TASK DESCRIPTION —
Tally the lines below that contain "brown". The number is the whole answer.

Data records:
*-*-*
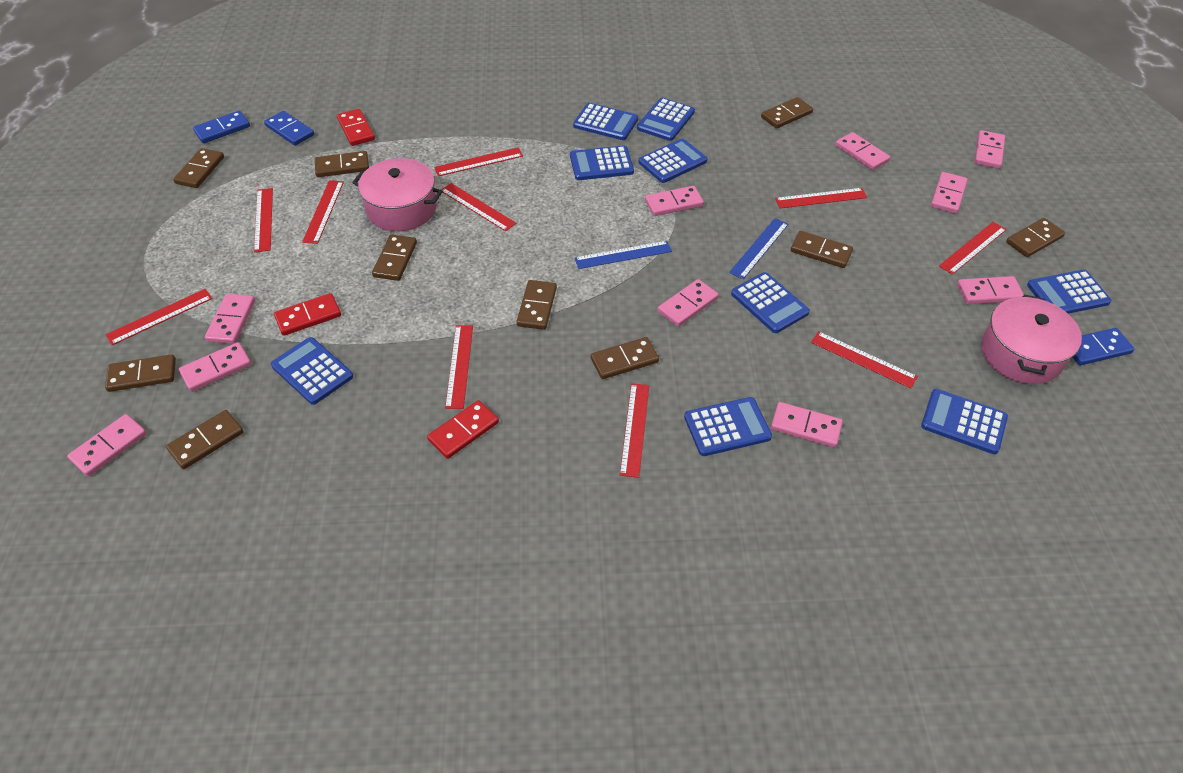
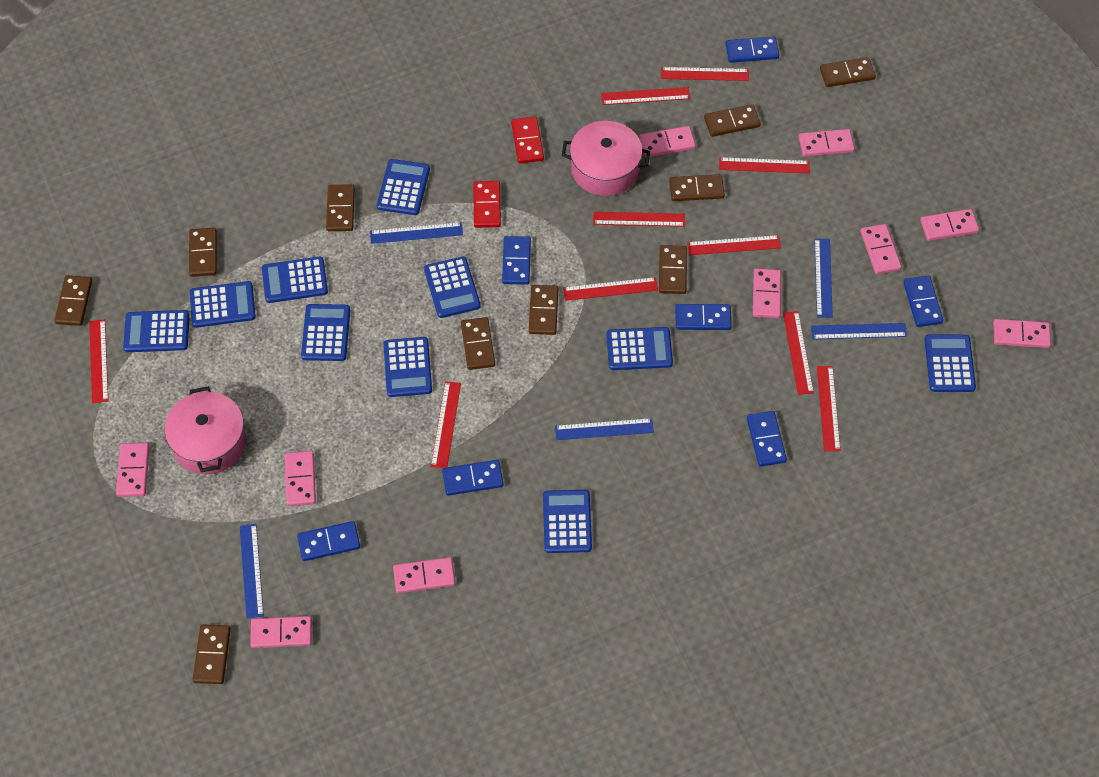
blue calculator: 9 -> 10
blue domino: 3 -> 7
blue ruler: 2 -> 5
red domino: 3 -> 2

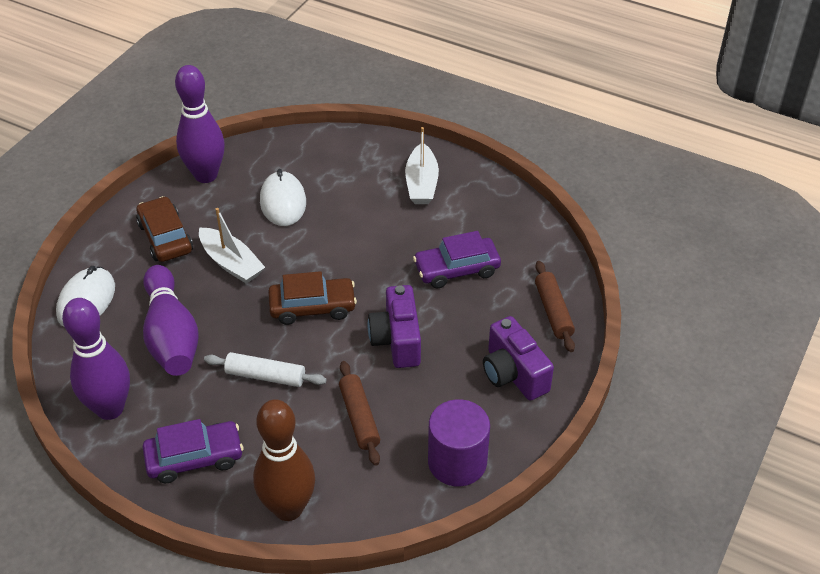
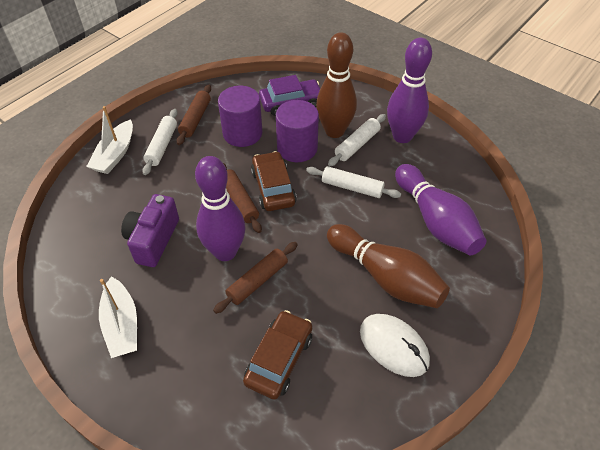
brown bowling pin: 1 -> 2
brown rolling pin: 2 -> 3
purple camera: 2 -> 1
purple car: 2 -> 1
purple cylinder: 1 -> 2
white mouse: 2 -> 1
white rolling pin: 1 -> 3

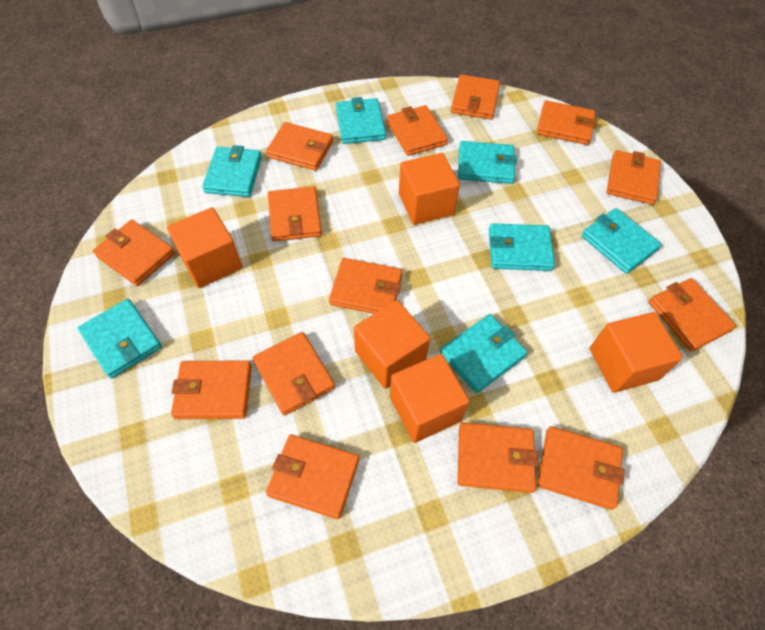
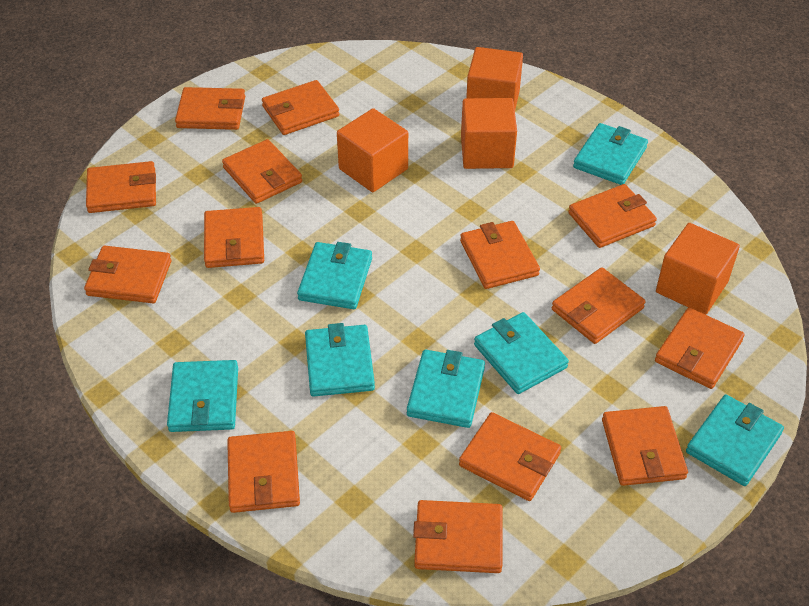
orange cube: 5 -> 4

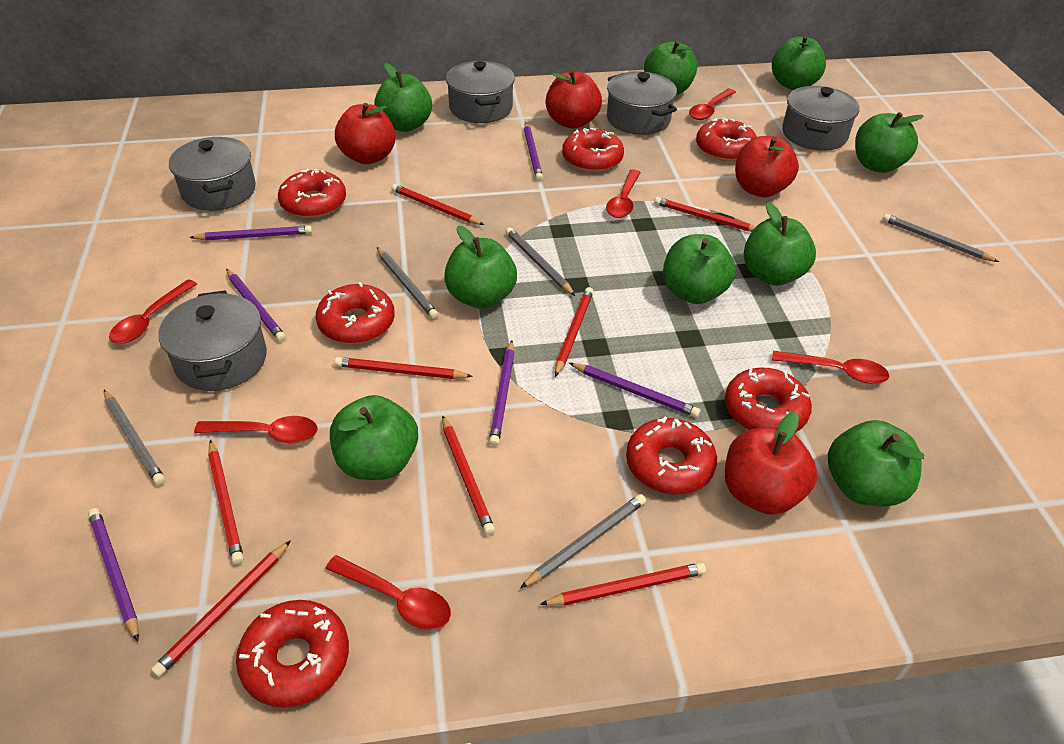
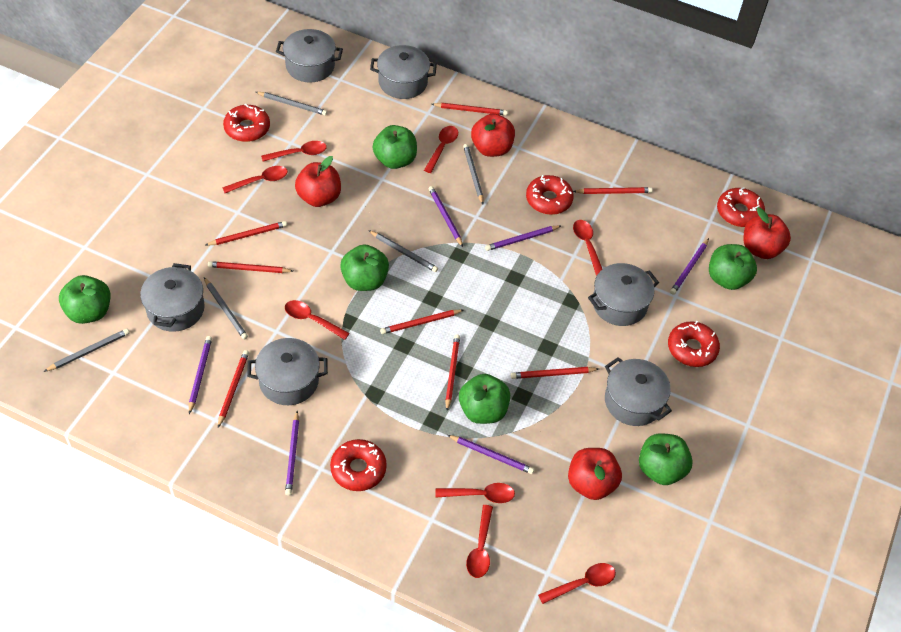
green apple: 9 -> 6
grey pot: 5 -> 6
red donut: 7 -> 5
red spoon: 6 -> 8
*-*-*
ANSWER FOR THE TASK —
2